Task prompt ->
Pick out every line of the material below that contains the string "acciaccatura", treating uppercase and lowercase as different.

[Dataset rows]
★ ★ ★ ★ ★ ★ ★

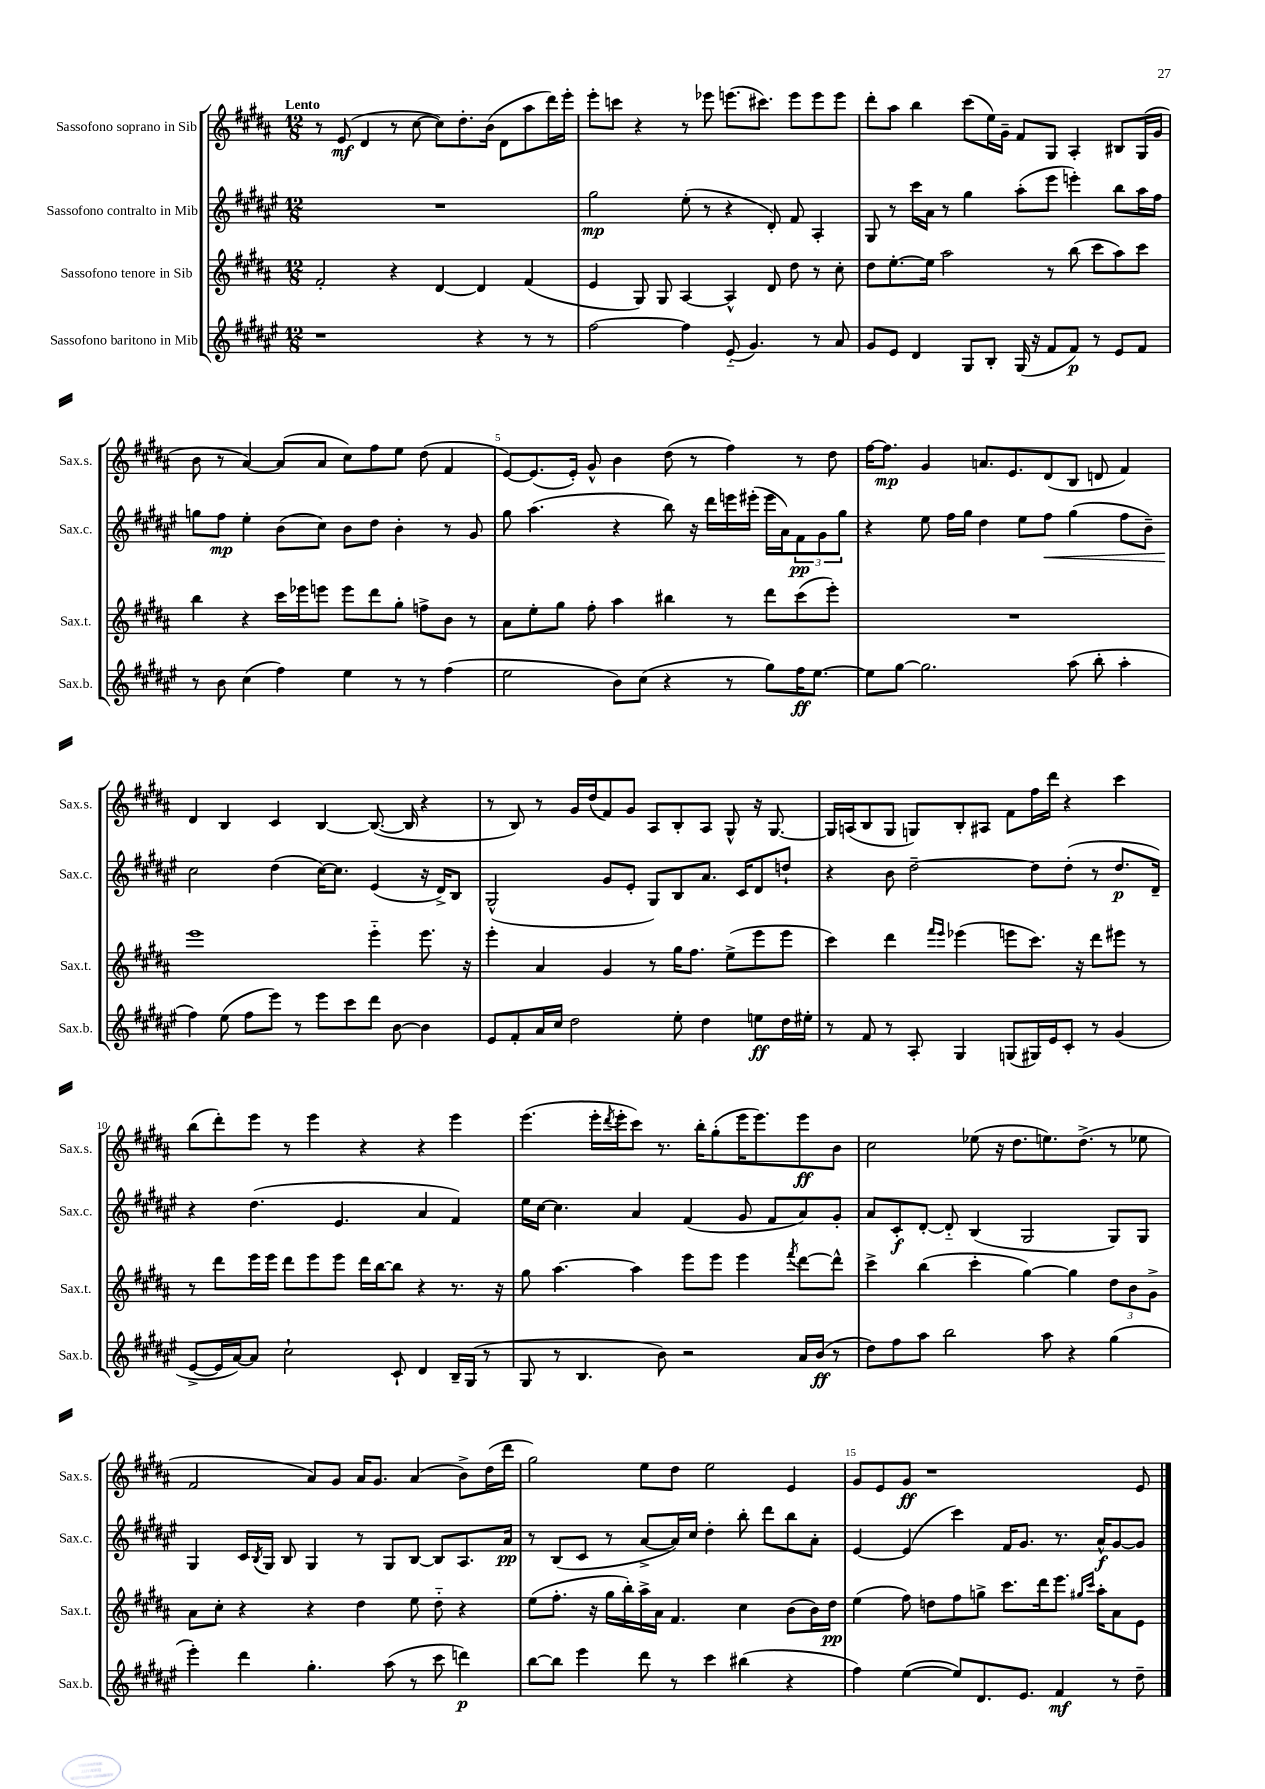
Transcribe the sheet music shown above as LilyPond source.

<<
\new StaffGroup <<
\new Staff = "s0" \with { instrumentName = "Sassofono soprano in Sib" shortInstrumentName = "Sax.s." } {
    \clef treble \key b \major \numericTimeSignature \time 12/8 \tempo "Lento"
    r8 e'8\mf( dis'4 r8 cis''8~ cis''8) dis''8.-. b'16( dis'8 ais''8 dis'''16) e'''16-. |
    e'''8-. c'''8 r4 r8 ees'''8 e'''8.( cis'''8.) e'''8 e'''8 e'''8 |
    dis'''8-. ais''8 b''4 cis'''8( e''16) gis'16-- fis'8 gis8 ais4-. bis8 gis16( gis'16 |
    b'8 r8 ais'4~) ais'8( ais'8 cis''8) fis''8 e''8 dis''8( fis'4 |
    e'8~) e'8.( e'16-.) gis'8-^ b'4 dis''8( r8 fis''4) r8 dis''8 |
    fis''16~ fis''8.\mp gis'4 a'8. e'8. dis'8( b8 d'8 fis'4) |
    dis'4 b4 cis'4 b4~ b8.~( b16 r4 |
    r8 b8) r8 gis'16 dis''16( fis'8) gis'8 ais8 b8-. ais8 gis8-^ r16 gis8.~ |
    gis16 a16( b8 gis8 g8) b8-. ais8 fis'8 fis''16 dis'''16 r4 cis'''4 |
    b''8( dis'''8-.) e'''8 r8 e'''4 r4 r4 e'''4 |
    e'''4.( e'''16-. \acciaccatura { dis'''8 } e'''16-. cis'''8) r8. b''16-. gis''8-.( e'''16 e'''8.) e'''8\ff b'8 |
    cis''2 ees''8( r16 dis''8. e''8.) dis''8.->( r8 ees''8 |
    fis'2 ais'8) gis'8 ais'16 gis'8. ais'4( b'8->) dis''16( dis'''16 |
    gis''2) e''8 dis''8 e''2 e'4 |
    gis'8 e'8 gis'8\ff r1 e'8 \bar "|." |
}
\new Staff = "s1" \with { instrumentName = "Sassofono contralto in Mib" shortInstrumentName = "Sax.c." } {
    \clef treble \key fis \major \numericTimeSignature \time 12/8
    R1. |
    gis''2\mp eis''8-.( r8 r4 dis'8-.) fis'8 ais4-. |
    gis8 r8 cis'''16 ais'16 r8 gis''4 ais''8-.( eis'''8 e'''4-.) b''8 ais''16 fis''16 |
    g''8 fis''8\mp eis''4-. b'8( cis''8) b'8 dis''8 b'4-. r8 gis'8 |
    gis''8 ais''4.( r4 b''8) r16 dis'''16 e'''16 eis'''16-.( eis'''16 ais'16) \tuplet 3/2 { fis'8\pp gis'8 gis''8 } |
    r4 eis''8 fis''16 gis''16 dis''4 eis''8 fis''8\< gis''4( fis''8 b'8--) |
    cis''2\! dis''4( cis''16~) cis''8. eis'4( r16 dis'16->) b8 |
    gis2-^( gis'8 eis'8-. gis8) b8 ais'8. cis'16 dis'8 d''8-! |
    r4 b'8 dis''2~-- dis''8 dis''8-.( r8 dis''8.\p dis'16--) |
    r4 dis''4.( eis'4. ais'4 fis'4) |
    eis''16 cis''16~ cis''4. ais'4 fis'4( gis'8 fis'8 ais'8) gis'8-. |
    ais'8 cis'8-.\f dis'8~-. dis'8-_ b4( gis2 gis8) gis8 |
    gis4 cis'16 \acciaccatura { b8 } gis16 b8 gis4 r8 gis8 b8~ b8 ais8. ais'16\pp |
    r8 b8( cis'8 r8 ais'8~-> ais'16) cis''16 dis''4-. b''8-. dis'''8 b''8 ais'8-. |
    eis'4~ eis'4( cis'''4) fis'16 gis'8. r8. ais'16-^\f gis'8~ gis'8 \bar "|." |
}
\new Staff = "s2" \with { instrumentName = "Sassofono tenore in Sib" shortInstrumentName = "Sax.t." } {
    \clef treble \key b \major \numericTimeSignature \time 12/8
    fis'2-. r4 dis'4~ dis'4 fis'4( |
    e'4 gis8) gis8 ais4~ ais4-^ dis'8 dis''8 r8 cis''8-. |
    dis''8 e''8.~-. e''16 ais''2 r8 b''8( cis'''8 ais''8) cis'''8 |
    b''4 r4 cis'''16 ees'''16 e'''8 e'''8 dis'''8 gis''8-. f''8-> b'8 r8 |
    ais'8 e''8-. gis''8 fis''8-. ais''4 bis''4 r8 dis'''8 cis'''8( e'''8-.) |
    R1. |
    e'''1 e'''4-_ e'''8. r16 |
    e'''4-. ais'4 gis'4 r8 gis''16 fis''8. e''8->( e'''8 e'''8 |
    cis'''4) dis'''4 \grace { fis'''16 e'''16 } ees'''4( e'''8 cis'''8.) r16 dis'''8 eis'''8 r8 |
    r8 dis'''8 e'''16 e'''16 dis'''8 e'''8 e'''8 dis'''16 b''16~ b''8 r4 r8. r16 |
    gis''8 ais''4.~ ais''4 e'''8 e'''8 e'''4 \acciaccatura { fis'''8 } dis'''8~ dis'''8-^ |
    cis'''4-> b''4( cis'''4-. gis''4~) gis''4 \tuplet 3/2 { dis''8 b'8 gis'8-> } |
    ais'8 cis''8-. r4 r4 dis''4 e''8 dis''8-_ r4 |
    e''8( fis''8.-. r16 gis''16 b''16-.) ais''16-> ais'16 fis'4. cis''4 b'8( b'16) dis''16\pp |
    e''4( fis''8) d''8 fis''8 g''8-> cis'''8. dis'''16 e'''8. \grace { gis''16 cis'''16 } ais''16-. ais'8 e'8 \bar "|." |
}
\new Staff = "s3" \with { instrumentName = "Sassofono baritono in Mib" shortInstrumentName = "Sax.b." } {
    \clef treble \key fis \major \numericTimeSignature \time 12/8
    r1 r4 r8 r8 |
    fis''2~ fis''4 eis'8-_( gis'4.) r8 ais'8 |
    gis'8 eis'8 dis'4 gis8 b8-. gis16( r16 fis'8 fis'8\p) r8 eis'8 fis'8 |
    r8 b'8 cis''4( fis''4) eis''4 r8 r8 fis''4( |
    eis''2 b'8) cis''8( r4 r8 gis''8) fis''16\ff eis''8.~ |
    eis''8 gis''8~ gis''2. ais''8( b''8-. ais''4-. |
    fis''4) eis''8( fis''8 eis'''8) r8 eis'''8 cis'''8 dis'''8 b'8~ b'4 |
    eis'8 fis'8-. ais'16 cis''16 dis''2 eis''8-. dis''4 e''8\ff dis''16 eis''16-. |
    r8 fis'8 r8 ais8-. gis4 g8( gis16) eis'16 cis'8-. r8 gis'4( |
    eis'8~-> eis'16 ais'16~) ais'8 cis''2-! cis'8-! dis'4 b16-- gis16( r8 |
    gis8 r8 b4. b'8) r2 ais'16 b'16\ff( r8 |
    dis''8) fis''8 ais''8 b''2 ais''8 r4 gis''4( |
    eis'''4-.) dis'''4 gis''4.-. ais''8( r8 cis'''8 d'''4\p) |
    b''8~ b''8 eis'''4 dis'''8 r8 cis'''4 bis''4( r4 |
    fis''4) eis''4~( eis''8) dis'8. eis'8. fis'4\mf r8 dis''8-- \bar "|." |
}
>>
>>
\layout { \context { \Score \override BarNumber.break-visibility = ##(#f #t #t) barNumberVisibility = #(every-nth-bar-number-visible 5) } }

★ ★ ★ ★ ★ ★ ★

Exercise output ->
    e'''4.( e'''16-. \acciaccatura { dis'''8 } e'''16-. cis'''8) r8. b''16-. gis''8-.( e'''16 e'''8.) e'''8\ff b'8 |
    gis4 cis'16 \acciaccatura { b8 } gis16 b8 gis4 r8 gis8 b8~ b8 ais8. ais'16\pp |
    gis''8 ais''4.~ ais''4 e'''8 e'''8 e'''4 \acciaccatura { fis'''8 } dis'''8~ dis'''8-^ |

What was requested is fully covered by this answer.